---------- RECORDED INFORMATION

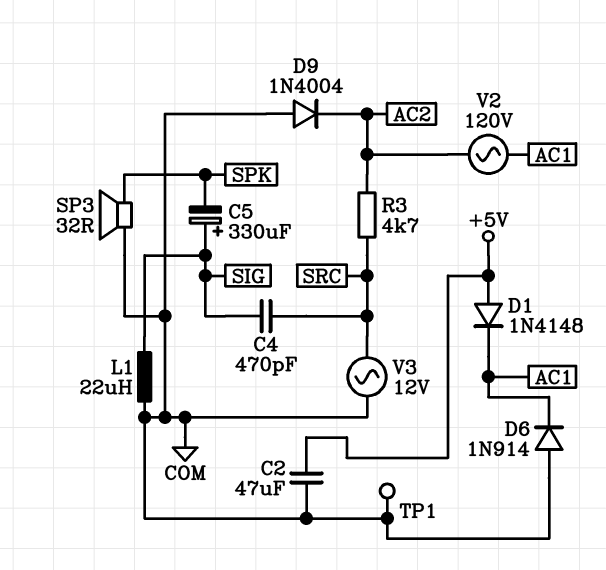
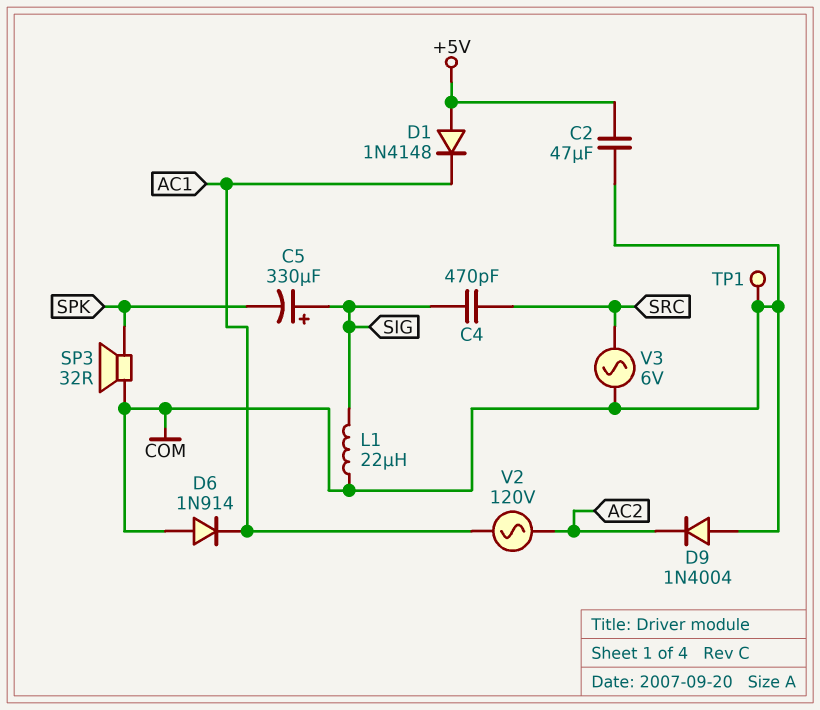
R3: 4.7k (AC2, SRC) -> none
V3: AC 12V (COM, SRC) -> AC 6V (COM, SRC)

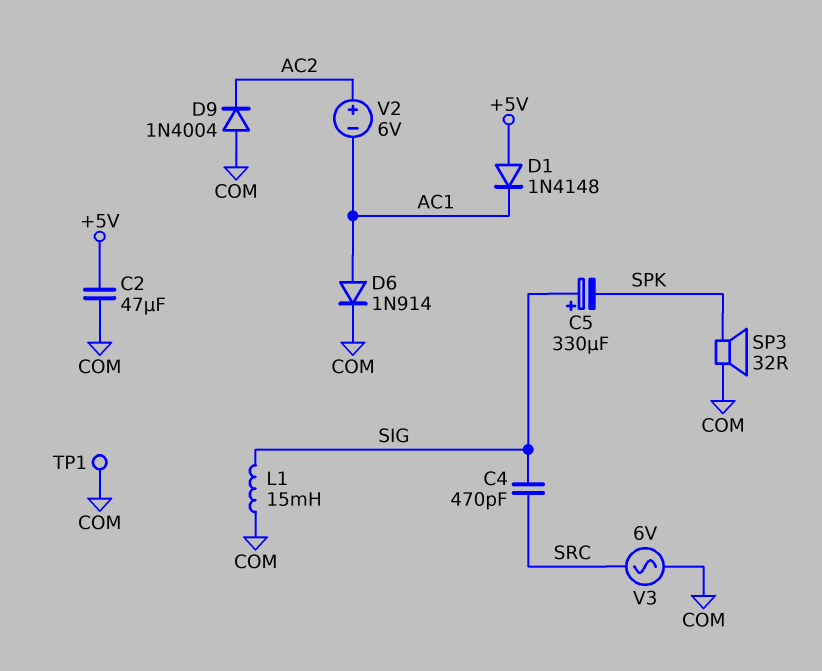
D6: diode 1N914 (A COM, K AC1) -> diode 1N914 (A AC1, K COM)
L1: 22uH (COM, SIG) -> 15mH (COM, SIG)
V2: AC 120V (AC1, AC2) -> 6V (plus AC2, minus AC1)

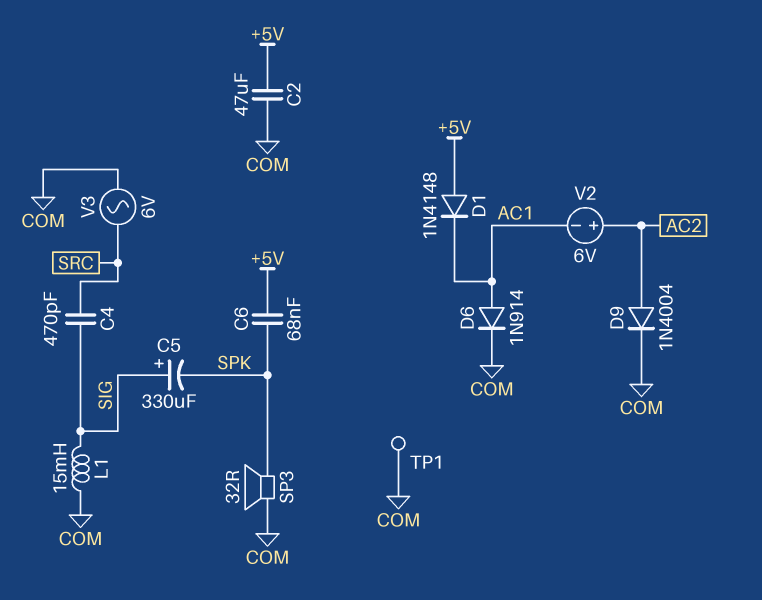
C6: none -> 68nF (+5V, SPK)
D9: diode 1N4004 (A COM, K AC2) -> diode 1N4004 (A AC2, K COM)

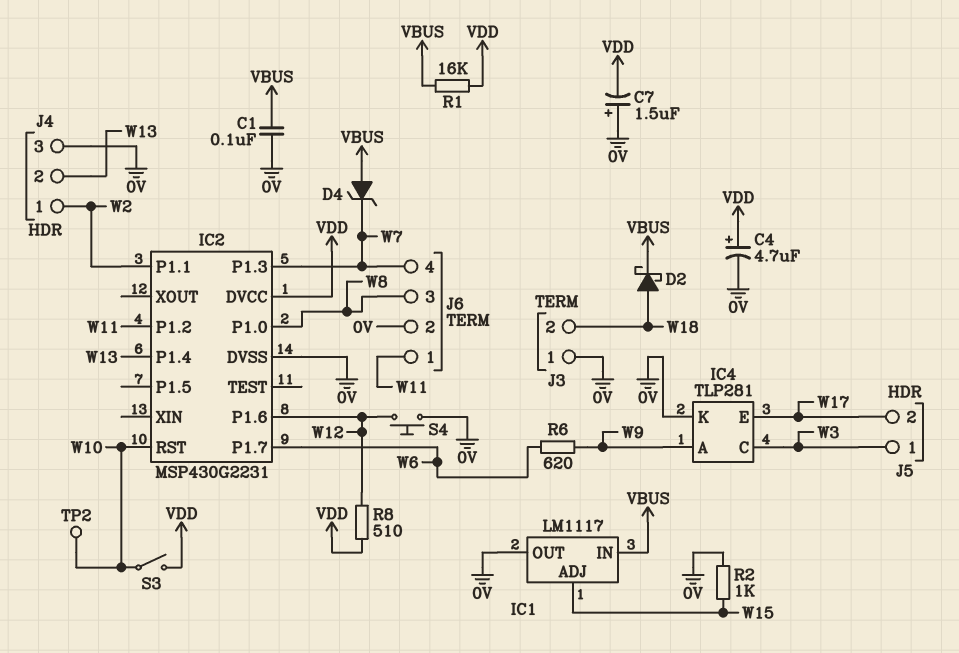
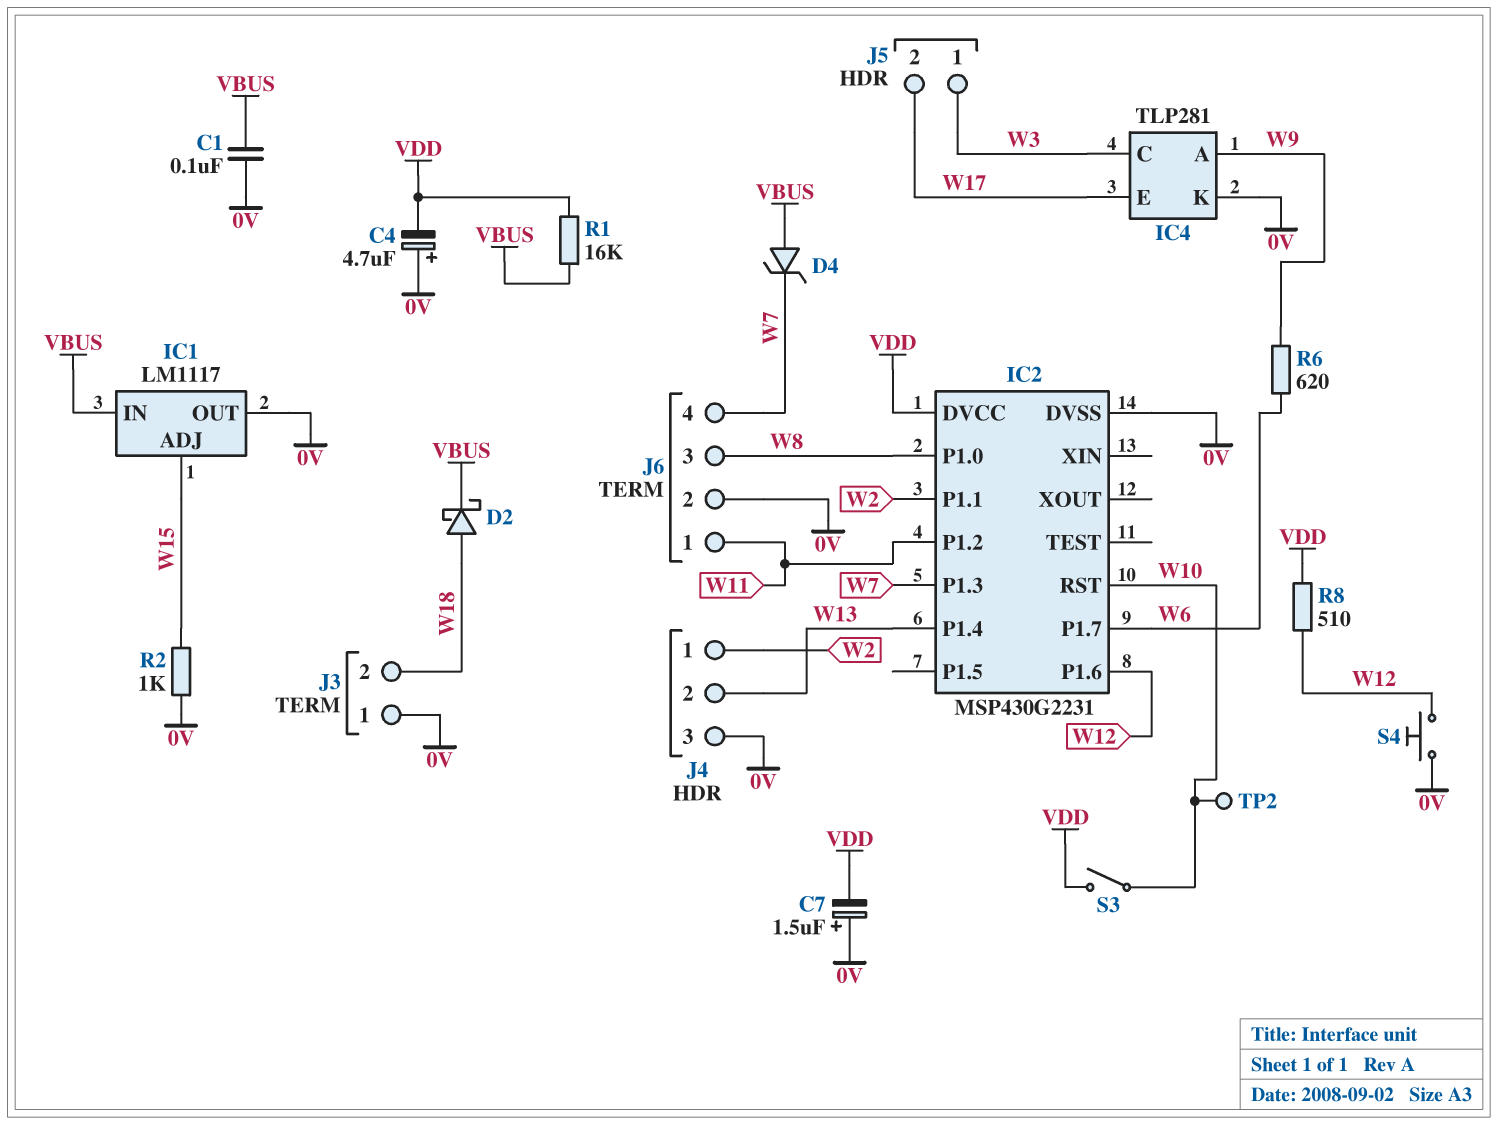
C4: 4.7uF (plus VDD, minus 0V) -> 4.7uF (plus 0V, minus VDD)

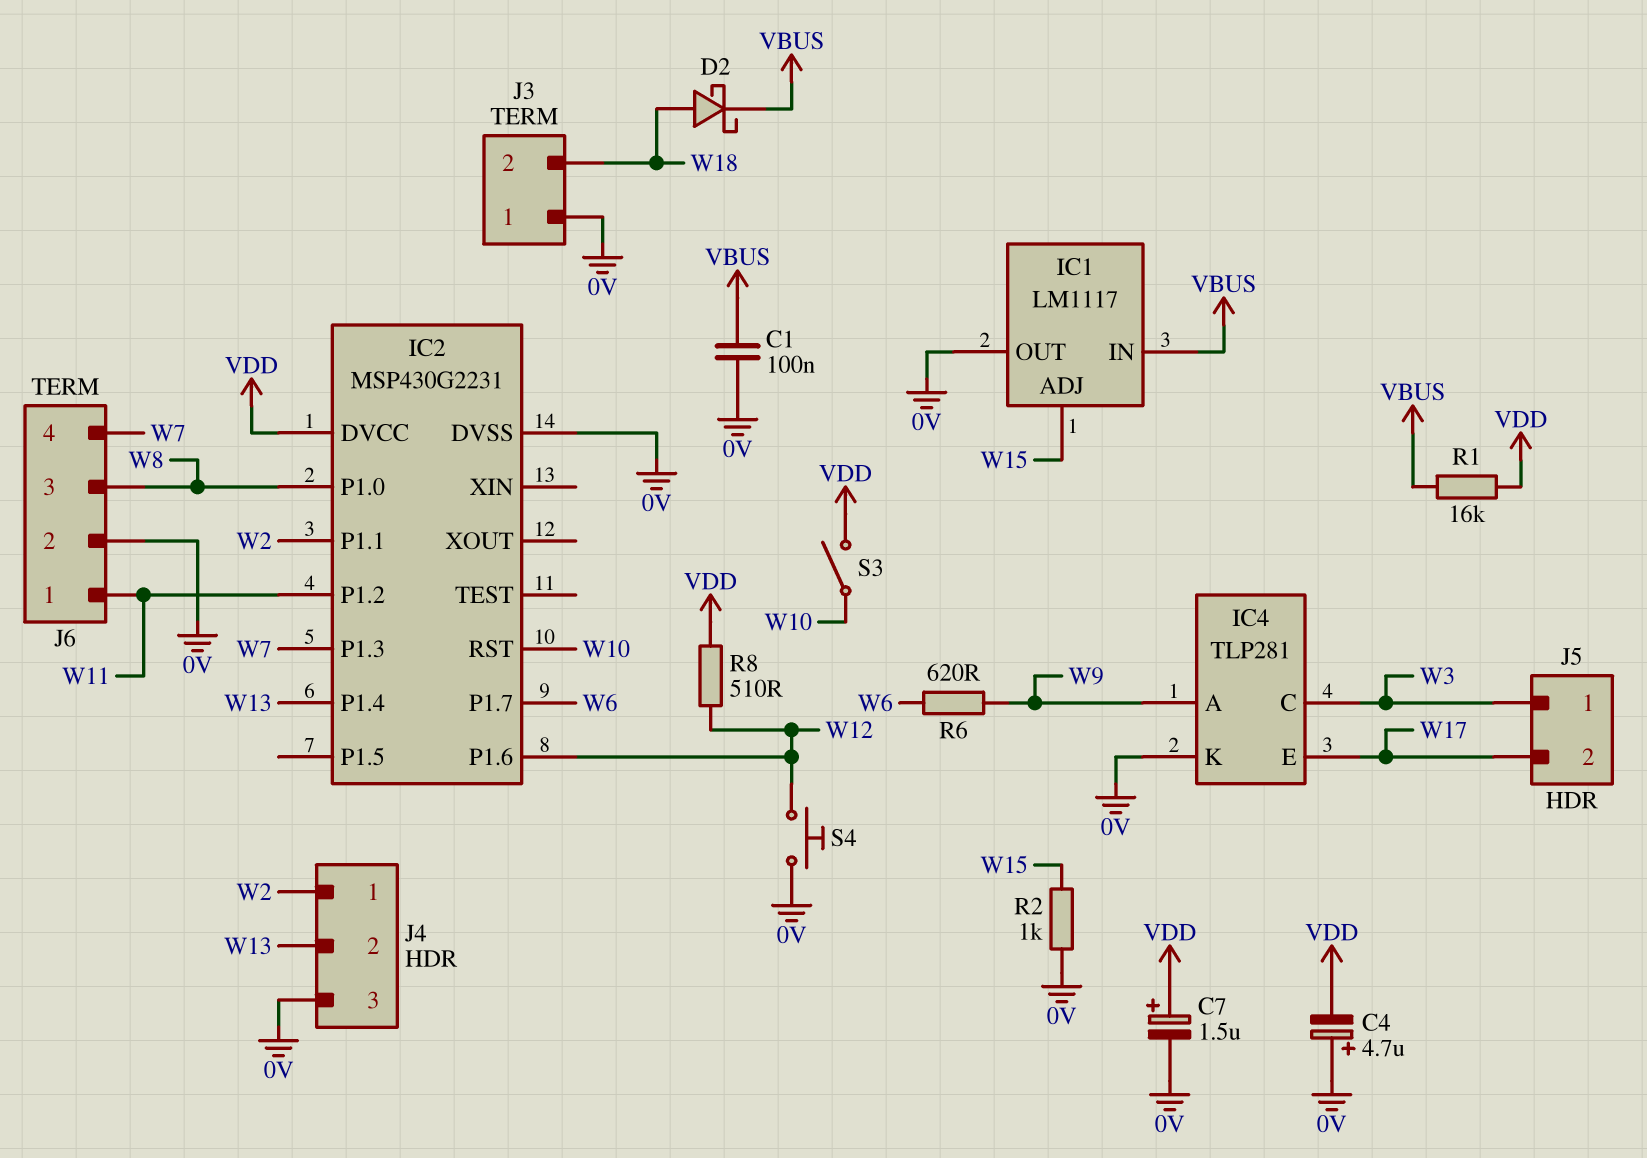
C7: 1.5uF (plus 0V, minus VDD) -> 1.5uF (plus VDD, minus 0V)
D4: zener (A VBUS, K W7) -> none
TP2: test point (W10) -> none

--------------------

# EXERCISE:
Excluding all pictures, output exactly the lines from the line containing "L1: 22uH (COM, SIG) -> 15mH (COM, SIG)" through the last line of the entries above.

# FINAL ANSWER:
L1: 22uH (COM, SIG) -> 15mH (COM, SIG)
V2: AC 120V (AC1, AC2) -> 6V (plus AC2, minus AC1)

C6: none -> 68nF (+5V, SPK)
D9: diode 1N4004 (A COM, K AC2) -> diode 1N4004 (A AC2, K COM)

C4: 4.7uF (plus VDD, minus 0V) -> 4.7uF (plus 0V, minus VDD)

C7: 1.5uF (plus 0V, minus VDD) -> 1.5uF (plus VDD, minus 0V)
D4: zener (A VBUS, K W7) -> none
TP2: test point (W10) -> none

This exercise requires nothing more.